_Task to carry out_
Repeat the listing exactly. Any picture in it should be left out of the copy.

_Records for this exercise_
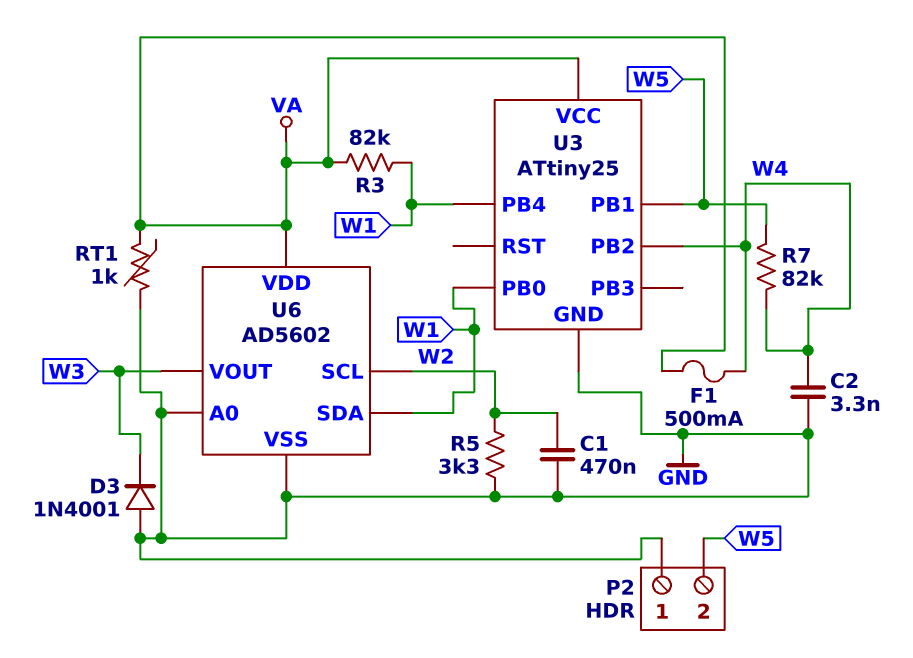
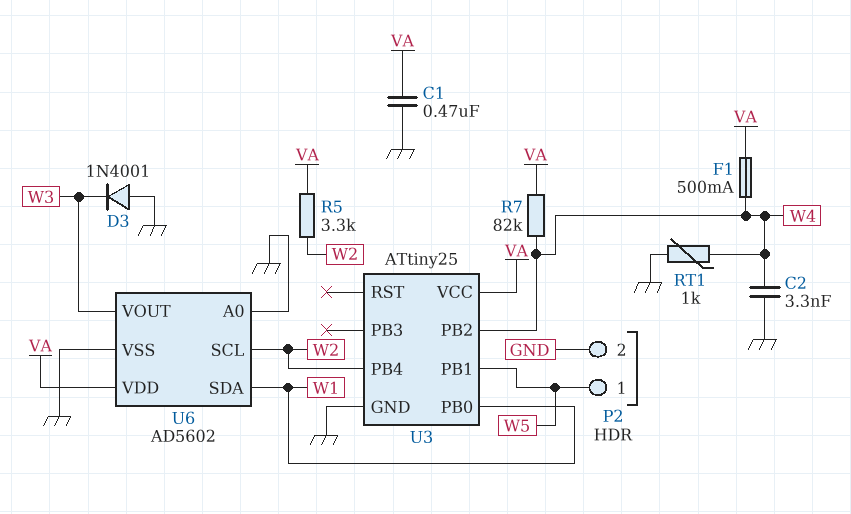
C1: 470nF (GND, W2) -> 470nF (GND, VA)
P2 pin 1: GND -> W5
P2 pin 2: W5 -> GND
R3: 82k (VA, W1) -> none
R5: 3.3k (GND, W2) -> 3.3k (VA, W2)
R7: 82k (W4, W5) -> 82k (VA, W4)
RT1: 1k (GND, VA) -> 1k (GND, W4)
U3 pin PB4: W1 -> W2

_Exercise solution_
C1: 470nF (GND, W2) -> 470nF (GND, VA)
P2 pin 1: GND -> W5
P2 pin 2: W5 -> GND
R3: 82k (VA, W1) -> none
R5: 3.3k (GND, W2) -> 3.3k (VA, W2)
R7: 82k (W4, W5) -> 82k (VA, W4)
RT1: 1k (GND, VA) -> 1k (GND, W4)
U3 pin PB4: W1 -> W2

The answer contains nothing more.